Problem to work on -
Look in the material below for the line holding "90 degrees clockwise". Set it down exactly, with each later line up to and including the line holding "camera: 40 degrees right, 10 degrees up".
*** The records Section Begins ***
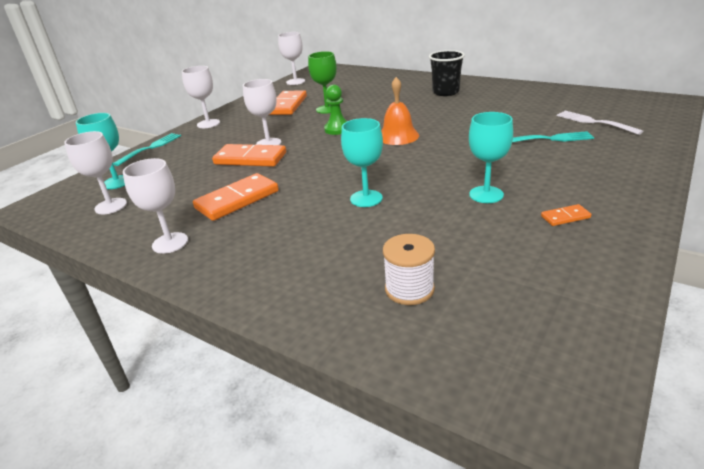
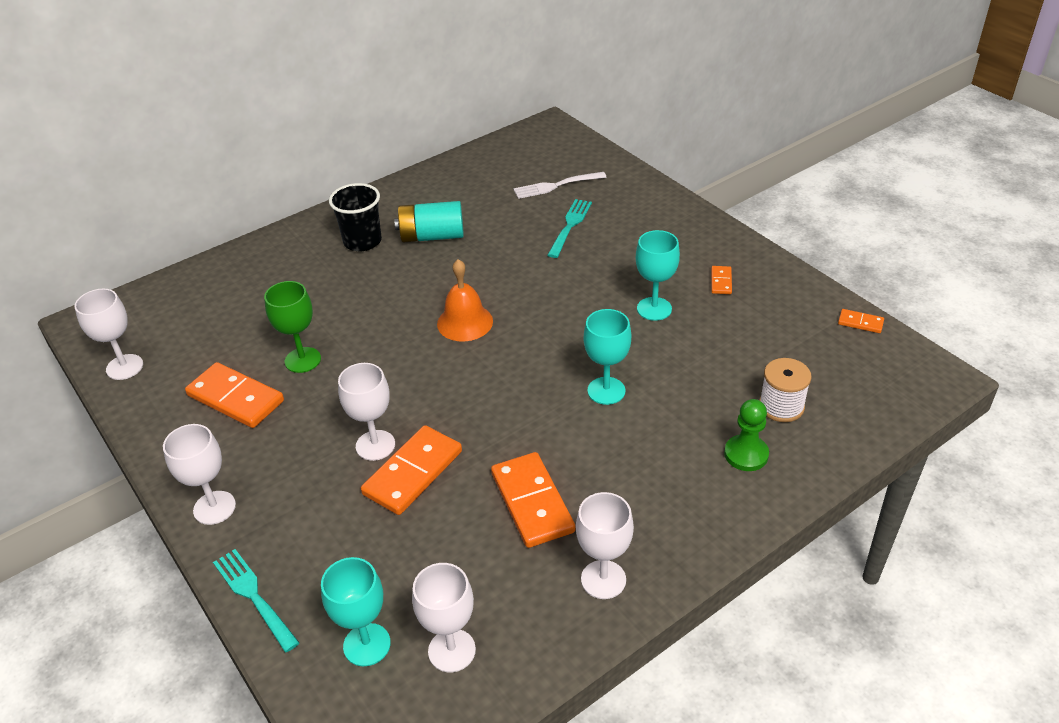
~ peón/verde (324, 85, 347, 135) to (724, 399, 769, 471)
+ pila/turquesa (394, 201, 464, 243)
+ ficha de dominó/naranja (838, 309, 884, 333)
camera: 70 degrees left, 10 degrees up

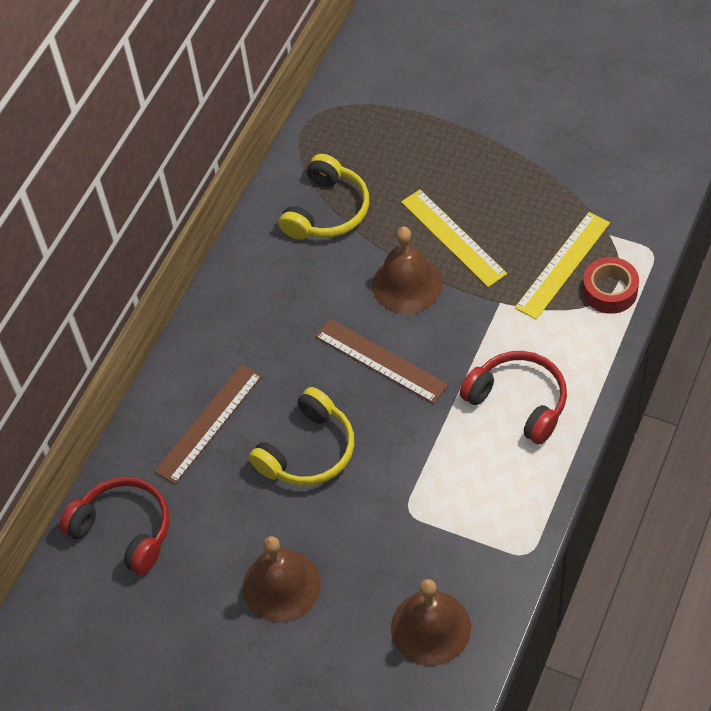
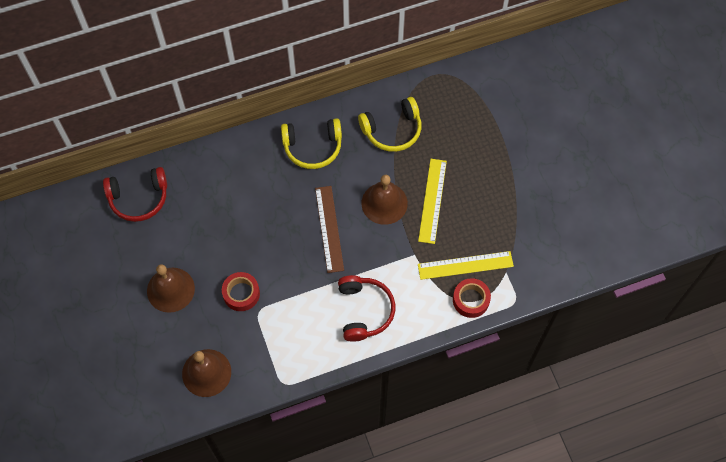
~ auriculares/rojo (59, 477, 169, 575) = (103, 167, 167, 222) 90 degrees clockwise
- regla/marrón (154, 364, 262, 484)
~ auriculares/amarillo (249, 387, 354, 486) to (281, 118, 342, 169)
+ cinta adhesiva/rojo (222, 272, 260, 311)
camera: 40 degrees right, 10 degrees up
*** The records Section Ends ***
*** The records Section Begins ***
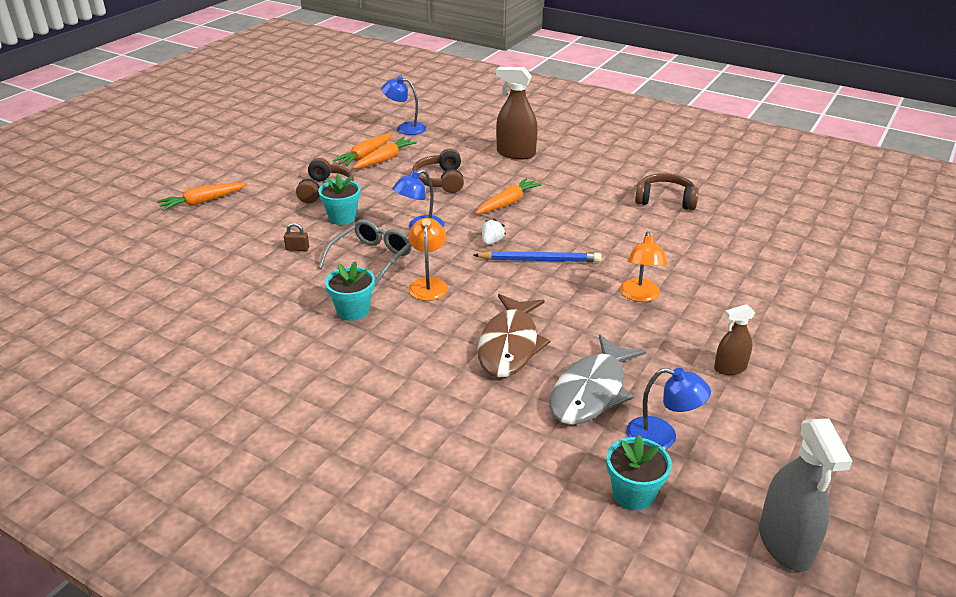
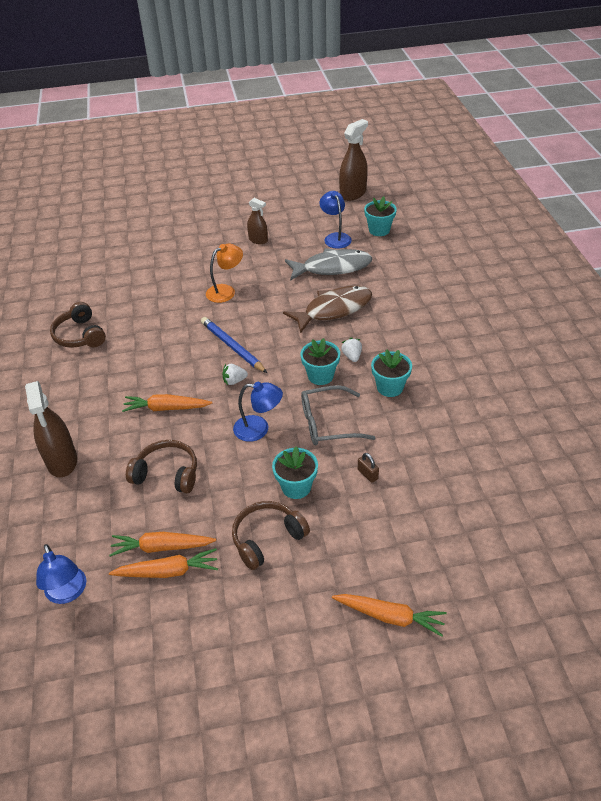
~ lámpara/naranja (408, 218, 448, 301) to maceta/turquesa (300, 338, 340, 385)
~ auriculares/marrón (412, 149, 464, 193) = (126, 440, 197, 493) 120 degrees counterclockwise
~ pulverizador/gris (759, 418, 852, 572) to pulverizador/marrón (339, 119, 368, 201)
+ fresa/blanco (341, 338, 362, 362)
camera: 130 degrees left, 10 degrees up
*** The records Section Ends ***
Response -
~ auriculares/rojo (59, 477, 169, 575) = (103, 167, 167, 222) 90 degrees clockwise
- regla/marrón (154, 364, 262, 484)
~ auriculares/amarillo (249, 387, 354, 486) to (281, 118, 342, 169)
+ cinta adhesiva/rojo (222, 272, 260, 311)
camera: 40 degrees right, 10 degrees up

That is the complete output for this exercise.